THE PROBLEM
Reproduce each record exactly, but exclude every picture.

--------------------

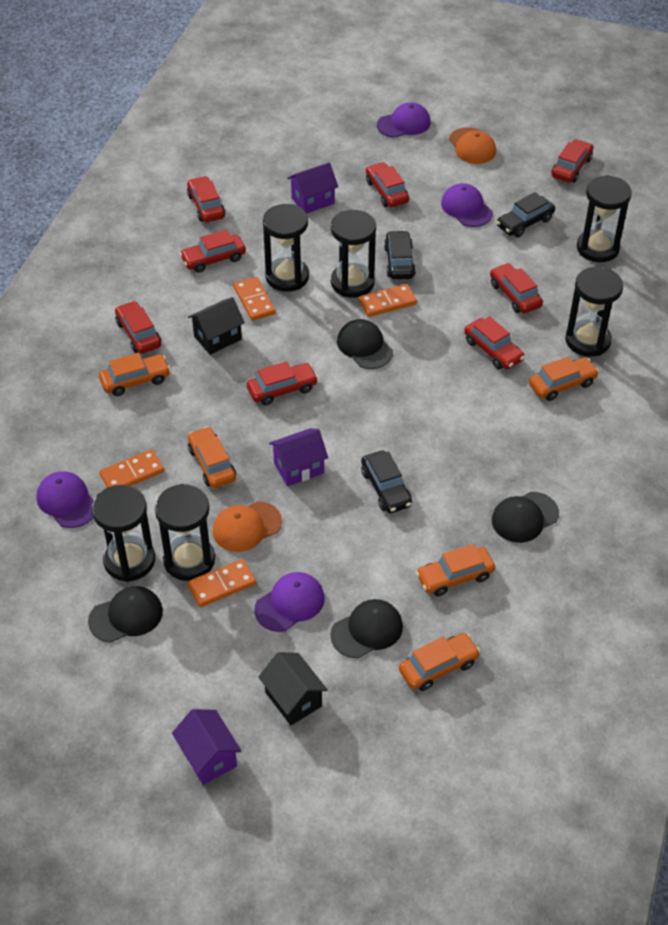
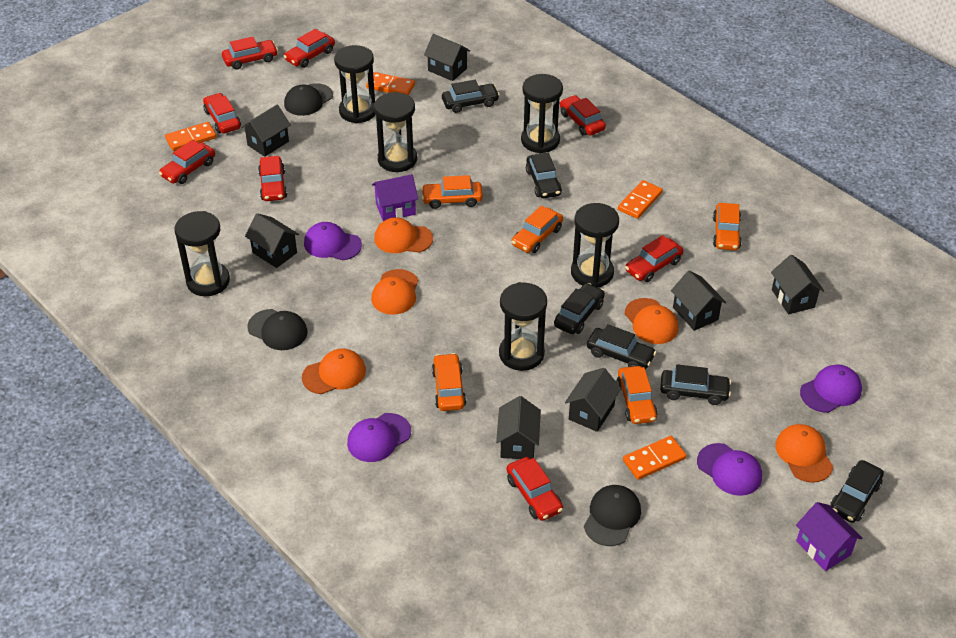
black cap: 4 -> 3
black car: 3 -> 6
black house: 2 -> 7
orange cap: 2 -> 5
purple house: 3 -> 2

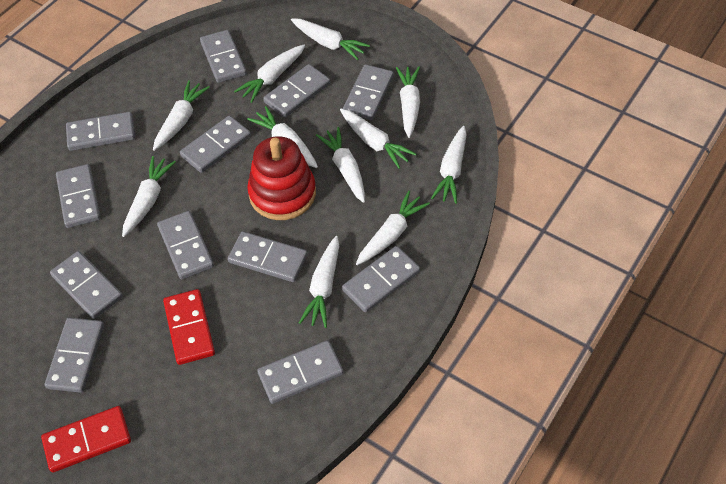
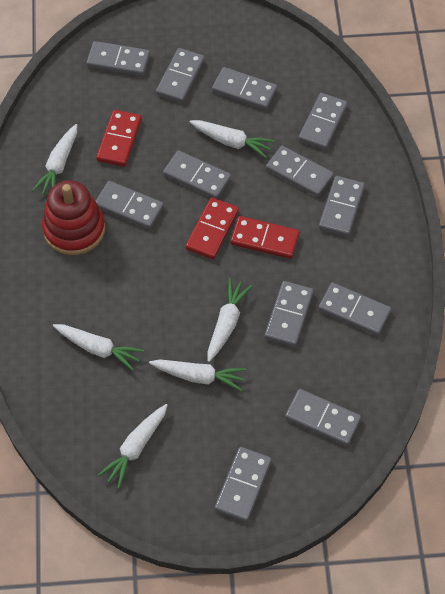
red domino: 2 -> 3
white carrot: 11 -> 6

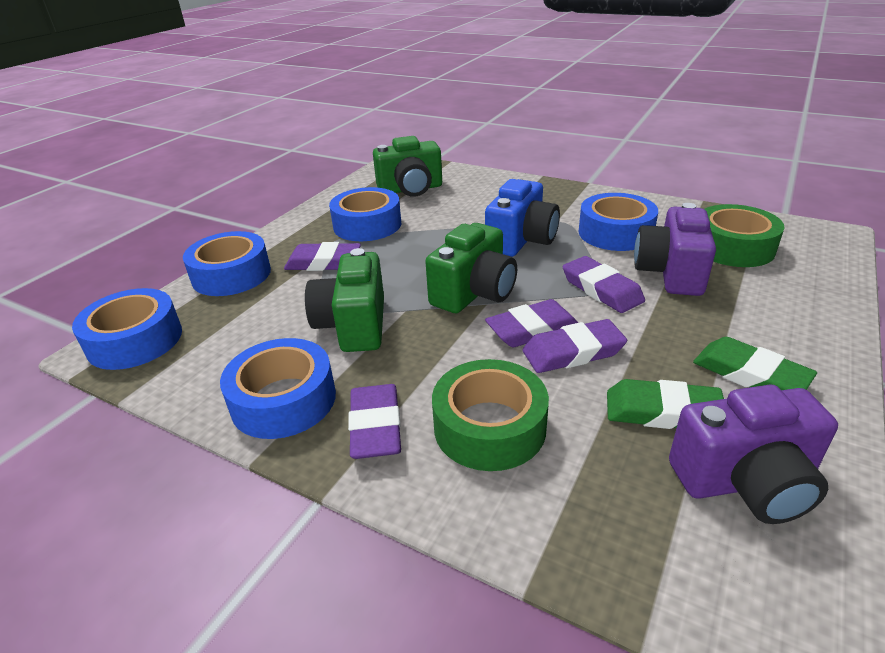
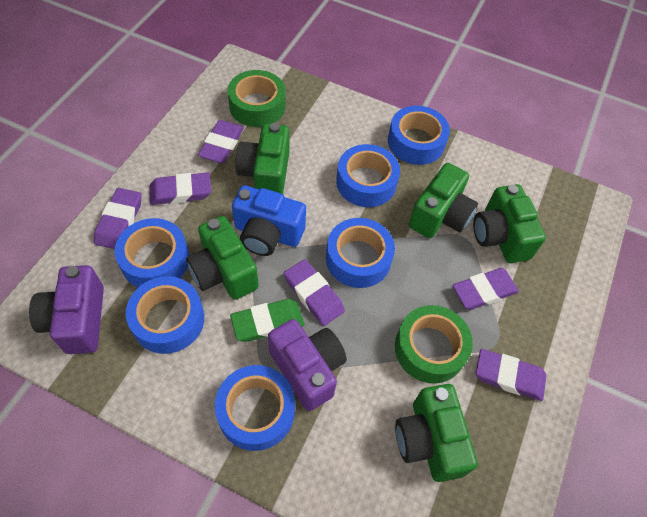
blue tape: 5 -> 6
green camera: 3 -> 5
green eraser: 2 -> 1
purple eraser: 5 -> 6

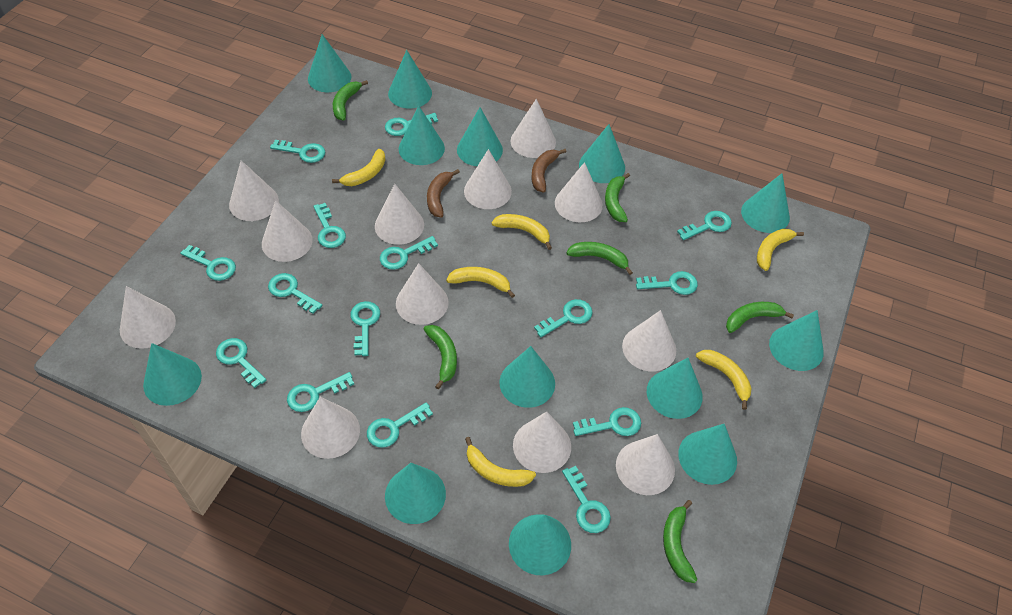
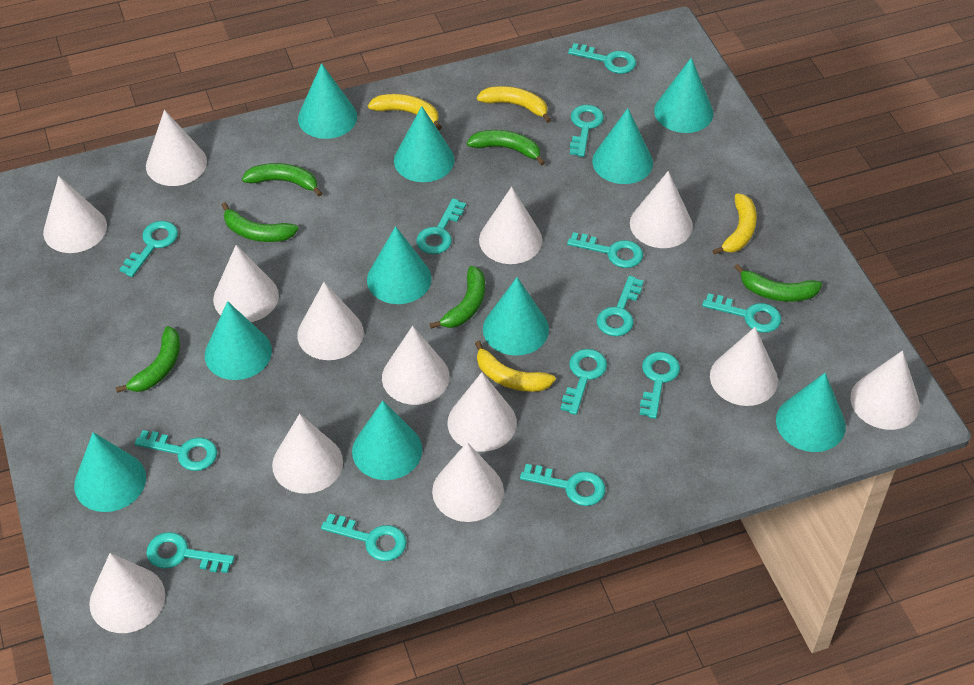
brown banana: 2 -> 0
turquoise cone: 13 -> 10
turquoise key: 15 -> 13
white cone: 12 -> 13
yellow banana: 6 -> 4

--------------------

RESULT
black cap: 4 -> 3
black car: 3 -> 6
black house: 2 -> 7
orange cap: 2 -> 5
purple house: 3 -> 2

red domino: 2 -> 3
white carrot: 11 -> 6

blue tape: 5 -> 6
green camera: 3 -> 5
green eraser: 2 -> 1
purple eraser: 5 -> 6

brown banana: 2 -> 0
turquoise cone: 13 -> 10
turquoise key: 15 -> 13
white cone: 12 -> 13
yellow banana: 6 -> 4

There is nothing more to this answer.